Please write out the lines below as a numbered list, leaving out blank lines and pictures.

Data for locating words and elements:

● ● ● ● ● ● ●

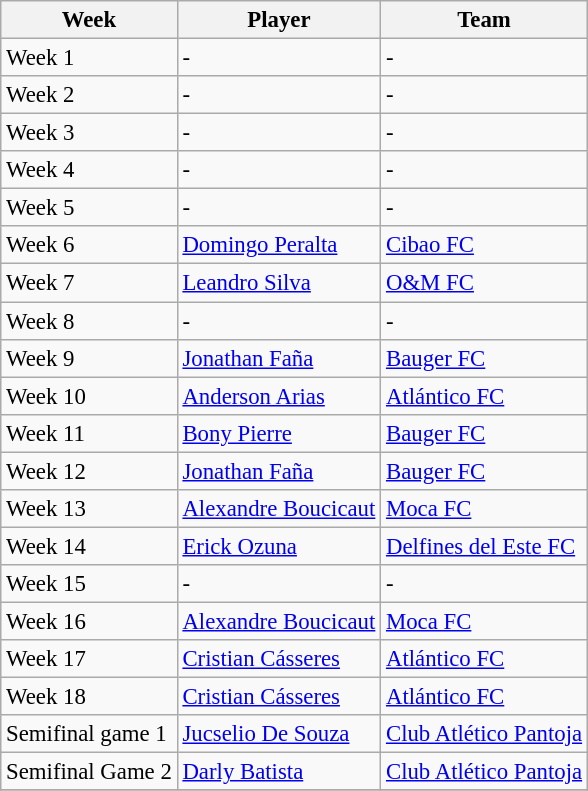
Semifinal Game 2 [89, 772]
Week 7 [89, 283]
Erick Ozuna [279, 546]
Team [484, 20]
Week 4 [89, 170]
Week 8 [89, 321]
Week 10 [89, 396]
Week 11 [89, 433]
Week 5 [89, 208]
Week 14 [89, 546]
Leandro Silva [279, 283]
Week 15 [89, 584]
Week 18 [89, 697]
Semifinal game 1 [89, 734]
Week [89, 20]
Week 9 [89, 358]
Domingo Peralta [279, 245]
Week 16 [89, 621]
Anderson Arias [279, 396]
Week 17 [89, 659]
Week 6 [89, 245]
Week 3 [89, 133]
Cibao FC [484, 245]
Week 1 [89, 58]
O&M FC [484, 283]
Week 12 [89, 471]
Jucselio De Souza [279, 734]
Player [279, 20]
Darly Batista [279, 772]
Week 13 [89, 509]
Week 2 [89, 95]
Bony Pierre [279, 433]
Delfines del Este FC [484, 546]
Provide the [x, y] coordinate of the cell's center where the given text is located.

● ● ● ● ● ● ●

#### Written answer:
1. Semifinal Game 2 [89, 772]
2. Week 7 [89, 283]
3. Erick Ozuna [279, 546]
4. Team [484, 20]
5. Week 4 [89, 170]
6. Week 8 [89, 321]
7. Week 10 [89, 396]
8. Week 11 [89, 433]
9. Week 5 [89, 208]
10. Week 14 [89, 546]
11. Leandro Silva [279, 283]
12. Week 15 [89, 584]
13. Week 18 [89, 697]
14. Semifinal game 1 [89, 734]
15. Week [89, 20]
16. Week 9 [89, 358]
17. Domingo Peralta [279, 245]
18. Week 16 [89, 621]
19. Anderson Arias [279, 396]
20. Week 17 [89, 659]
21. Week 6 [89, 245]
22. Week 3 [89, 133]
23. Cibao FC [484, 245]
24. Week 1 [89, 58]
25. O&M FC [484, 283]
26. Week 12 [89, 471]
27. Jucselio De Souza [279, 734]
28. Player [279, 20]
29. Darly Batista [279, 772]
30. Week 13 [89, 509]
31. Week 2 [89, 95]
32. Bony Pierre [279, 433]
33. Delfines del Este FC [484, 546]
34. Provide the [x, y] coordinate of the cell's center where the given text is located.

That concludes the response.